--- Start of DATA EXTRACT ---

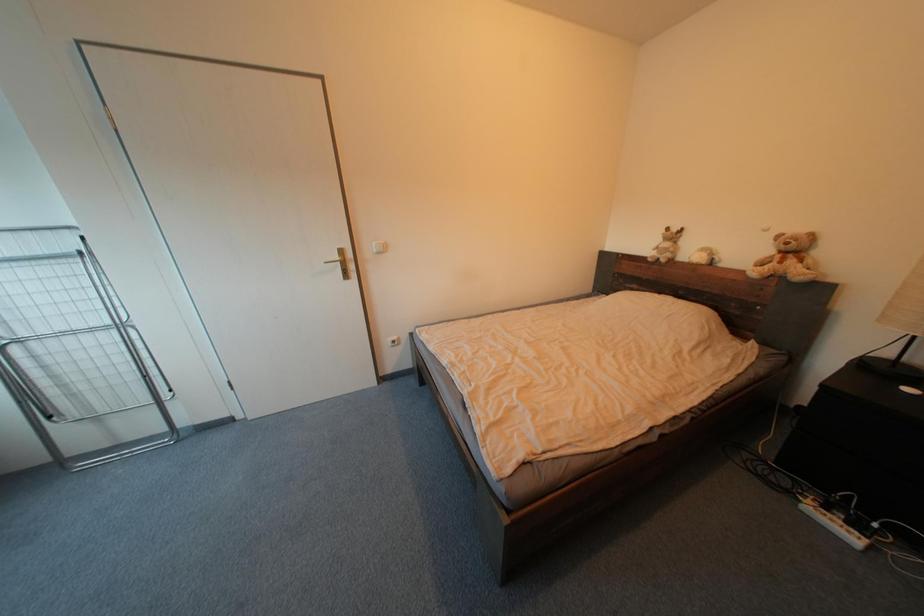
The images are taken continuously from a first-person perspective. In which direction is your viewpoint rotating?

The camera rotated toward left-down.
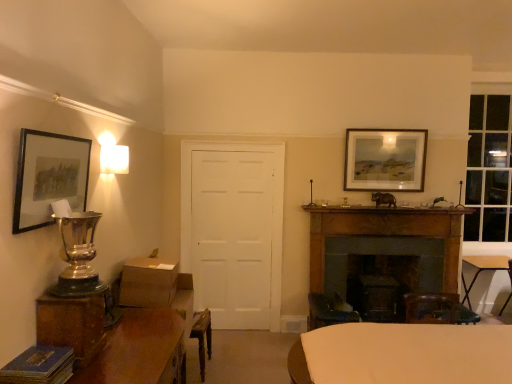
Question: Is wooden folding table at lower right, the 1th table from the back, wider or thinner than dark brown wood fireplace at center right?

Choices:
 (A) thin
 (B) wide

Answer: (B)

Question: From a real-world perspective, is wooden folding table at lower right, the 1th table from the back, physically located above or below dark brown wood fireplace at center right?

Choices:
 (A) above
 (B) below

Answer: (B)

Question: Estimate the real-world distances between objects in this image. Which object is farther from the wooden table at lower left, arranged as the 3th table when viewed from the back?

Choices:
 (A) white matte door at center
 (B) matte black picture frame at upper left, the 1th picture frame viewed from the front
 (C) dark brown wood fireplace at center right
 (D) matte wooden picture frame at upper right, the 2th picture frame from the front
 (E) wooden folding table at lower right, placed as the third table when sorted from left to right

Answer: (E)

Question: Which object is the farthest from the matte black picture frame at upper left, the 1th picture frame viewed from the front?

Choices:
 (A) white matte door at center
 (B) dark brown wood fireplace at center right
 (C) wooden folding table at lower right, the 1th table from the back
 (D) silver metallic trophy at left
 (E) wooden table at lower left, the 1th table positioned from the left

Answer: (C)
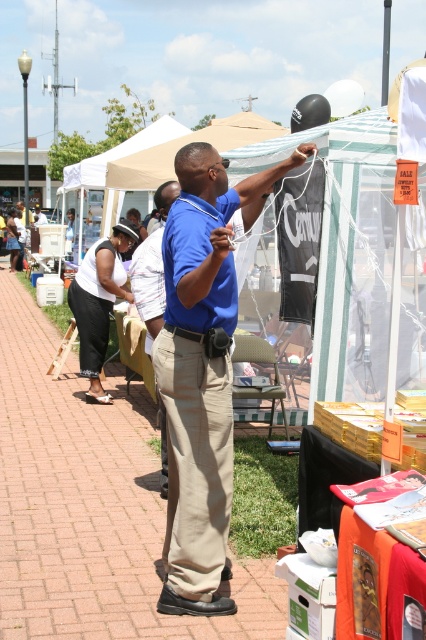
Can you confirm if white cotton pants at left is positioned to the right of white mesh canopy at upper center?

In fact, white cotton pants at left is to the left of white mesh canopy at upper center.

Can you confirm if white cotton pants at left is smaller than white mesh canopy at upper center?

Indeed, white cotton pants at left has a smaller size compared to white mesh canopy at upper center.

Identify the location of white cotton pants at left. The image size is (426, 640). (98, 301).

Consider the image. Measure the distance between point (175, 390) and camera.

They are 3.65 meters apart.

Between blue cotton shirt at center and white mesh canopy at upper center, which one has more height?

Standing taller between the two is blue cotton shirt at center.

Find the location of `blue cotton shirt at center`. blue cotton shirt at center is located at coordinates (201, 371).

This screenshot has height=640, width=426. I want to click on blue cotton shirt at center, so click(x=201, y=371).

The width and height of the screenshot is (426, 640). What do you see at coordinates (201, 371) in the screenshot?
I see `blue cotton shirt at center` at bounding box center [201, 371].

Is point (166, 556) farther from viewer compared to point (146, 284)?

No.

Is point (192, 429) closer to camera compared to point (163, 436)?

Yes, point (192, 429) is in front of point (163, 436).

Find the location of a particular element. This screenshot has height=640, width=426. blue cotton shirt at center is located at coordinates (201, 371).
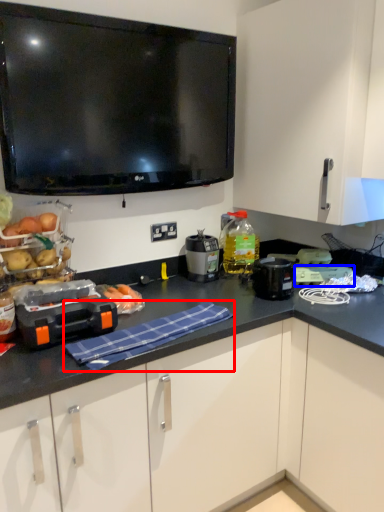
Question: Which point is closer to the camera, cloth (highlighted by a red box) or appliance (highlighted by a blue box)?

Choices:
 (A) cloth
 (B) appliance

Answer: (A)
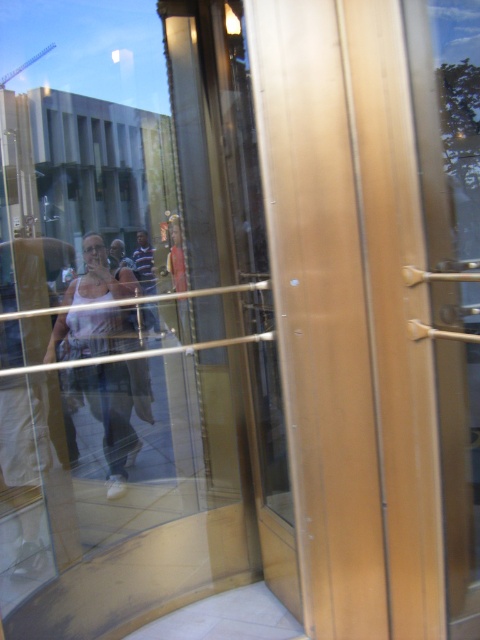
Does white matte tank top at center have a lesser width compared to striped shirt at center?

No, white matte tank top at center is not thinner than striped shirt at center.

Between point (86, 371) and point (148, 278), which one is positioned behind?

Point (148, 278)

Is point (69, 321) farther from viewer compared to point (143, 268)?

No.

Where is `white matte tank top at center`? The height and width of the screenshot is (640, 480). white matte tank top at center is located at coordinates (116, 412).

Which is in front, point (128, 296) or point (127, 262)?

Positioned in front is point (127, 262).

Between point (52, 348) and point (121, 256), which one is positioned behind?

Positioned behind is point (121, 256).

Is point (108, 429) closer to camera compared to point (110, 246)?

Yes.

At what (x,y) coordinates should I click in order to perform the action: click on white matte tank top at center. Please return your answer as a coordinate pair (x, y). The height and width of the screenshot is (640, 480). Looking at the image, I should click on (116, 412).

Looking at this image, between striped shirt at center and light brown leather jacket at center, which one appears on the left side from the viewer's perspective?

From the viewer's perspective, light brown leather jacket at center appears more on the left side.

Is striped shirt at center shorter than light brown leather jacket at center?

Incorrect, striped shirt at center's height does not fall short of light brown leather jacket at center's.

Who is more distant from viewer, (154,317) or (128,262)?

The point (128,262) is behind.

You are a GUI agent. You are given a task and a screenshot of the screen. Output one action in this format:
    pyautogui.click(x=<x>, y=<y>)
    Task: Click on the striped shirt at center
    This screenshot has height=640, width=480.
    Given the screenshot: What is the action you would take?
    pyautogui.click(x=144, y=262)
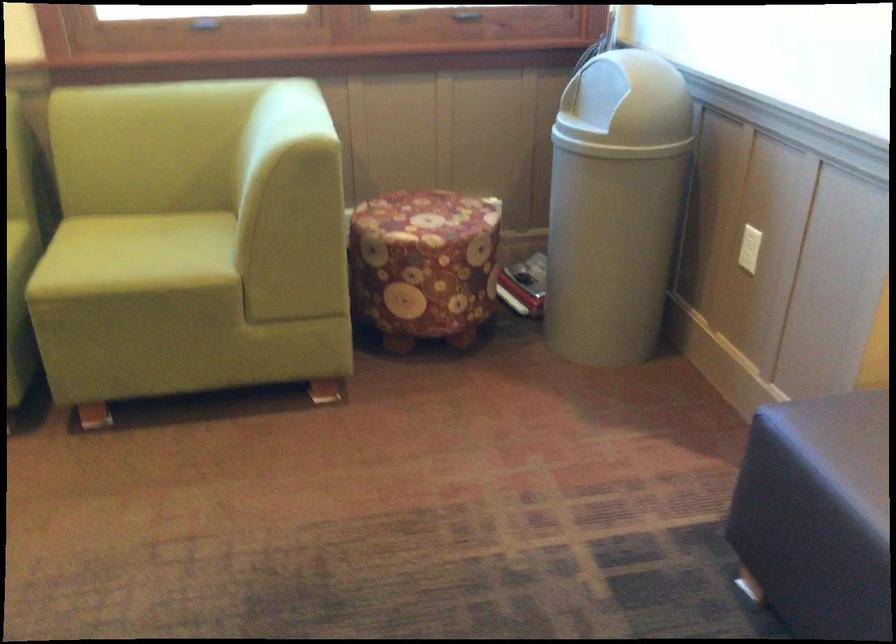
Locate an element on the screen. The image size is (896, 644). green chair sitting surface is located at coordinates (142, 252).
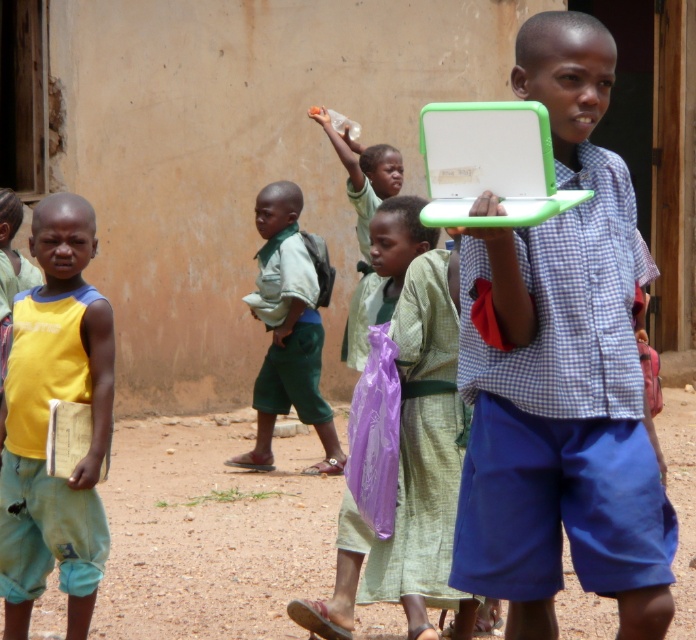
Does yellow fabric shirt at left appear on the left side of green fabric shirt at center?

Indeed, yellow fabric shirt at left is positioned on the left side of green fabric shirt at center.

Which is in front, point (106, 532) or point (292, 385)?

Positioned in front is point (106, 532).

Find the location of a particular element. The width and height of the screenshot is (696, 640). yellow fabric shirt at left is located at coordinates (47, 422).

Who is higher up, matte green laptop at center or green plastic laptop at center?

Positioned higher is green plastic laptop at center.

Is point (544, 536) closer to camera compared to point (461, 112)?

No, (544, 536) is behind (461, 112).

Where is `matte green laptop at center`? matte green laptop at center is located at coordinates (561, 372).

At what (x,y) coordinates should I click in order to perform the action: click on matte green laptop at center. Please return your answer as a coordinate pair (x, y). Image resolution: width=696 pixels, height=640 pixels. Looking at the image, I should click on (561, 372).

Which of these two, matte green laptop at center or yellow fabric shirt at left, stands shorter?

Standing shorter between the two is yellow fabric shirt at left.

Does matte green laptop at center appear on the left side of yellow fabric shirt at left?

No, matte green laptop at center is not to the left of yellow fabric shirt at left.

Is point (571, 378) more distant than point (79, 618)?

No, (571, 378) is in front of (79, 618).

Image resolution: width=696 pixels, height=640 pixels. I want to click on matte green laptop at center, so click(561, 372).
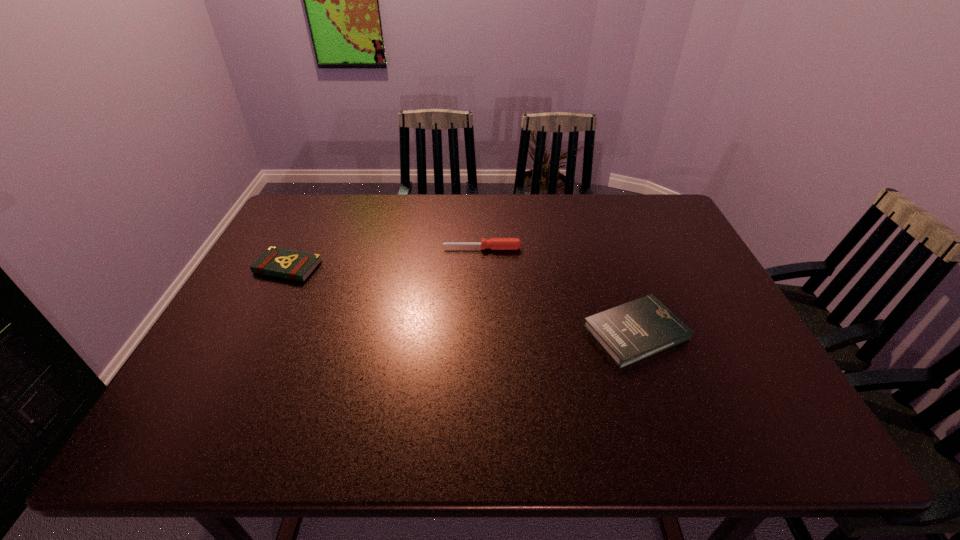
In order to click on free point between the left book and the nearest object in this screenshot , I will do `click(462, 300)`.

The height and width of the screenshot is (540, 960). I want to click on vacant area that lies between the right book and the screwdriver, so click(559, 291).

The image size is (960, 540). In order to click on empty space between the farthest object and the right book in this screenshot , I will do `click(559, 291)`.

Locate an element on the screen. The height and width of the screenshot is (540, 960). vacant area that lies between the farther book and the right book is located at coordinates (462, 300).

Image resolution: width=960 pixels, height=540 pixels. I want to click on blank region between the second farthest object and the second object from left to right, so click(x=385, y=258).

What are the coordinates of `vacant space that's between the nearest object and the second object from left to right` in the screenshot? It's located at (559, 291).

At what (x,y) coordinates should I click in order to perform the action: click on object that can be found as the second closest to the farther book. Please return your answer as a coordinate pair (x, y). The height and width of the screenshot is (540, 960). Looking at the image, I should click on (630, 332).

Find the location of a particular element. the closest object to the second object from right to left is located at coordinates (630, 332).

At what (x,y) coordinates should I click in order to perform the action: click on free point that satisfies the following two spatial constraints: 1. on the front side of the right book; 2. on the left side of the leftmost object. Please return your answer as a coordinate pair (x, y). This screenshot has height=540, width=960. Looking at the image, I should click on (254, 333).

What are the coordinates of `free spot that satisfies the following two spatial constraints: 1. on the front side of the nearer book; 2. on the left side of the screwdriver` in the screenshot? It's located at (483, 333).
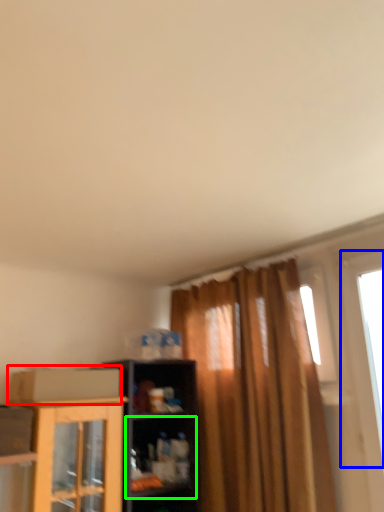
Question: Which object is the closest to the cardboard box (highlighted by a red box)? Choose among these: window (highlighted by a blue box) or shelf (highlighted by a green box).

Choices:
 (A) window
 (B) shelf

Answer: (B)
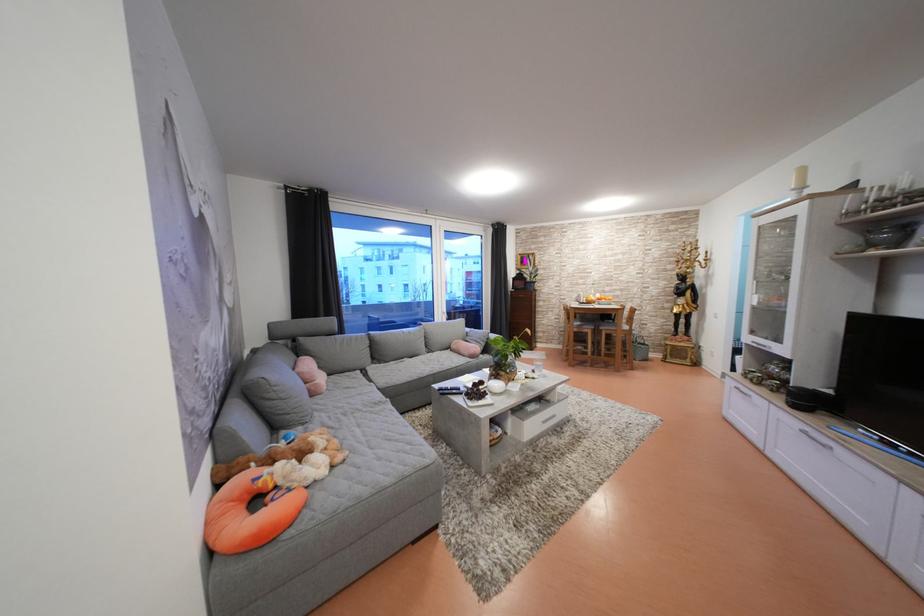
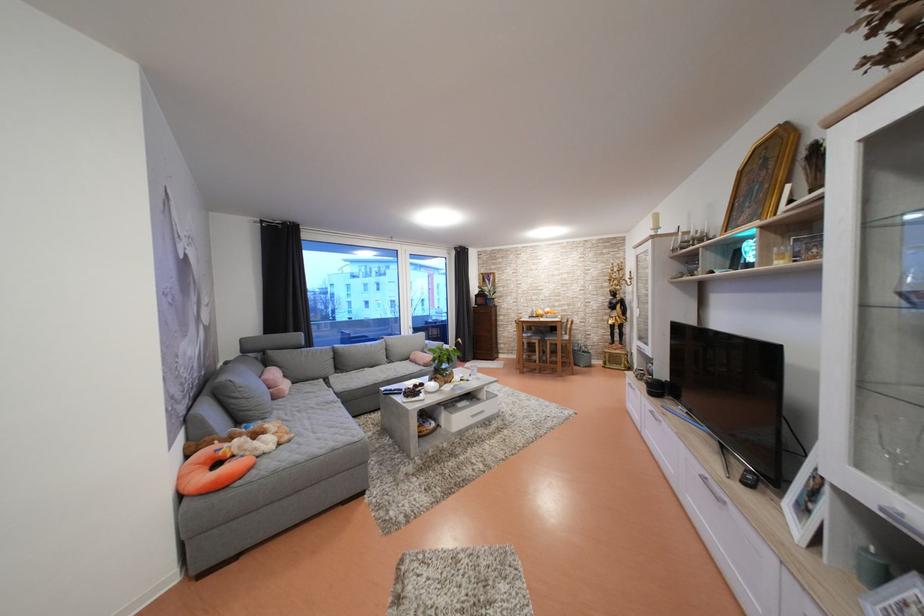
Find the pixel in the second image that matches pixel 246 505 in the first image.

(211, 469)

--- End of DATA EXTRACT ---

Write the lines above as a JSON list of strings, one string per line, leaving out blank lines and the pictures.

[
  "The images are taken continuously from a first-person perspective. In which direction is your viewpoint rotating?",
  "The camera rotated toward left-down.",
  "Question: Is wooden folding table at lower right, the 1th table from the back, wider or thinner than dark brown wood fireplace at center right?",
  "Choices:",
  " (A) thin",
  " (B) wide",
  "Answer: (B)",
  "Question: From a real-world perspective, is wooden folding table at lower right, the 1th table from the back, physically located above or below dark brown wood fireplace at center right?",
  "Choices:",
  " (A) above",
  " (B) below",
  "Answer: (B)",
  "Question: Estimate the real-world distances between objects in this image. Which object is farther from the wooden table at lower left, arranged as the 3th table when viewed from the back?",
  "Choices:",
  " (A) white matte door at center",
  " (B) matte black picture frame at upper left, the 1th picture frame viewed from the front",
  " (C) dark brown wood fireplace at center right",
  " (D) matte wooden picture frame at upper right, the 2th picture frame from the front",
  " (E) wooden folding table at lower right, placed as the third table when sorted from left to right",
  "Answer: (E)",
  "Question: Which object is the farthest from the matte black picture frame at upper left, the 1th picture frame viewed from the front?",
  "Choices:",
  " (A) white matte door at center",
  " (B) dark brown wood fireplace at center right",
  " (C) wooden folding table at lower right, the 1th table from the back",
  " (D) silver metallic trophy at left",
  " (E) wooden table at lower left, the 1th table positioned from the left",
  "Answer: (C)",
  "Can you confirm if white cotton pants at left is positioned to the right of white mesh canopy at upper center?",
  "In fact, white cotton pants at left is to the left of white mesh canopy at upper center.",
  "Can you confirm if white cotton pants at left is smaller than white mesh canopy at upper center?",
  "Indeed, white cotton pants at left has a smaller size compared to white mesh canopy at upper center.",
  "Identify the location of white cotton pants at left. The image size is (426, 640). (98, 301).",
  "Consider the image. Measure the distance between point (175, 390) and camera.",
  "They are 3.65 meters apart.",
  "Between blue cotton shirt at center and white mesh canopy at upper center, which one has more height?",
  "Standing taller between the two is blue cotton shirt at center.",
  "Find the location of `blue cotton shirt at center`. blue cotton shirt at center is located at coordinates (201, 371).",
  "This screenshot has height=640, width=426. I want to click on blue cotton shirt at center, so click(x=201, y=371).",
  "The width and height of the screenshot is (426, 640). What do you see at coordinates (201, 371) in the screenshot?",
  "I see `blue cotton shirt at center` at bounding box center [201, 371].",
  "Is point (166, 556) farther from viewer compared to point (146, 284)?",
  "No.",
  "Is point (192, 429) closer to camera compared to point (163, 436)?",
  "Yes, point (192, 429) is in front of point (163, 436).",
  "Find the location of a particular element. This screenshot has height=640, width=426. blue cotton shirt at center is located at coordinates (201, 371).",
  "Question: Which point is closer to the camera, cloth (highlighted by a red box) or appliance (highlighted by a blue box)?",
  "Choices:",
  " (A) cloth",
  " (B) appliance",
  "Answer: (A)",
  "Does white matte tank top at center have a lesser width compared to striped shirt at center?",
  "No, white matte tank top at center is not thinner than striped shirt at center.",
  "Between point (86, 371) and point (148, 278), which one is positioned behind?",
  "Point (148, 278)",
  "Is point (69, 321) farther from viewer compared to point (143, 268)?",
  "No.",
  "Where is `white matte tank top at center`? The height and width of the screenshot is (640, 480). white matte tank top at center is located at coordinates (116, 412).",
  "Which is in front, point (128, 296) or point (127, 262)?",
  "Positioned in front is point (127, 262).",
  "Between point (52, 348) and point (121, 256), which one is positioned behind?",
  "Positioned behind is point (121, 256).",
  "Is point (108, 429) closer to camera compared to point (110, 246)?",
  "Yes.",
  "At what (x,y) coordinates should I click in order to perform the action: click on white matte tank top at center. Please return your answer as a coordinate pair (x, y). The height and width of the screenshot is (640, 480). Looking at the image, I should click on (116, 412).",
  "Looking at this image, between striped shirt at center and light brown leather jacket at center, which one appears on the left side from the viewer's perspective?",
  "From the viewer's perspective, light brown leather jacket at center appears more on the left side.",
  "Is striped shirt at center shorter than light brown leather jacket at center?",
  "Incorrect, striped shirt at center's height does not fall short of light brown leather jacket at center's.",
  "Who is more distant from viewer, (154,317) or (128,262)?",
  "The point (128,262) is behind.",
  "You are a GUI agent. You are given a task and a screenshot of the screen. Output one action in this format:",
  "    pyautogui.click(x=<x>, y=<y>)",
  "    Task: Click on the striped shirt at center",
  "    This screenshot has height=640, width=480.",
  "    Given the screenshot: What is the action you would take?",
  "    pyautogui.click(x=144, y=262)",
  "Locate an element on the screen. The image size is (896, 644). green chair sitting surface is located at coordinates (142, 252).",
  "Does yellow fabric shirt at left appear on the left side of green fabric shirt at center?",
  "Indeed, yellow fabric shirt at left is positioned on the left side of green fabric shirt at center.",
  "Which is in front, point (106, 532) or point (292, 385)?",
  "Positioned in front is point (106, 532).",
  "Find the location of a particular element. The width and height of the screenshot is (696, 640). yellow fabric shirt at left is located at coordinates (47, 422).",
  "Who is higher up, matte green laptop at center or green plastic laptop at center?",
  "Positioned higher is green plastic laptop at center.",
  "Is point (544, 536) closer to camera compared to point (461, 112)?",
  "No, (544, 536) is behind (461, 112).",
  "Where is `matte green laptop at center`? matte green laptop at center is located at coordinates (561, 372).",
  "At what (x,y) coordinates should I click in order to perform the action: click on matte green laptop at center. Please return your answer as a coordinate pair (x, y). Image resolution: width=696 pixels, height=640 pixels. Looking at the image, I should click on (561, 372).",
  "Which of these two, matte green laptop at center or yellow fabric shirt at left, stands shorter?",
  "Standing shorter between the two is yellow fabric shirt at left.",
  "Does matte green laptop at center appear on the left side of yellow fabric shirt at left?",
  "No, matte green laptop at center is not to the left of yellow fabric shirt at left.",
  "Is point (571, 378) more distant than point (79, 618)?",
  "No, (571, 378) is in front of (79, 618).",
  "Image resolution: width=696 pixels, height=640 pixels. I want to click on matte green laptop at center, so click(561, 372).",
  "In order to click on free point between the left book and the nearest object in this screenshot , I will do `click(462, 300)`.",
  "The height and width of the screenshot is (540, 960). I want to click on vacant area that lies between the right book and the screwdriver, so click(559, 291).",
  "The image size is (960, 540). In order to click on empty space between the farthest object and the right book in this screenshot , I will do `click(559, 291)`.",
  "Locate an element on the screen. The height and width of the screenshot is (540, 960). vacant area that lies between the farther book and the right book is located at coordinates (462, 300).",
  "Image resolution: width=960 pixels, height=540 pixels. I want to click on blank region between the second farthest object and the second object from left to right, so click(x=385, y=258).",
  "What are the coordinates of `vacant space that's between the nearest object and the second object from left to right` in the screenshot? It's located at (559, 291).",
  "At what (x,y) coordinates should I click in order to perform the action: click on object that can be found as the second closest to the farther book. Please return your answer as a coordinate pair (x, y). The height and width of the screenshot is (540, 960). Looking at the image, I should click on (630, 332).",
  "Find the location of a particular element. the closest object to the second object from right to left is located at coordinates (630, 332).",
  "At what (x,y) coordinates should I click in order to perform the action: click on free point that satisfies the following two spatial constraints: 1. on the front side of the right book; 2. on the left side of the leftmost object. Please return your answer as a coordinate pair (x, y). This screenshot has height=540, width=960. Looking at the image, I should click on (254, 333).",
  "What are the coordinates of `free spot that satisfies the following two spatial constraints: 1. on the front side of the nearer book; 2. on the left side of the screwdriver` in the screenshot? It's located at (483, 333).",
  "Question: Which object is the closest to the cardboard box (highlighted by a red box)? Choose among these: window (highlighted by a blue box) or shelf (highlighted by a green box).",
  "Choices:",
  " (A) window",
  " (B) shelf",
  "Answer: (B)",
  "Find the pixel in the second image that matches pixel 246 505 in the first image.",
  "(211, 469)"
]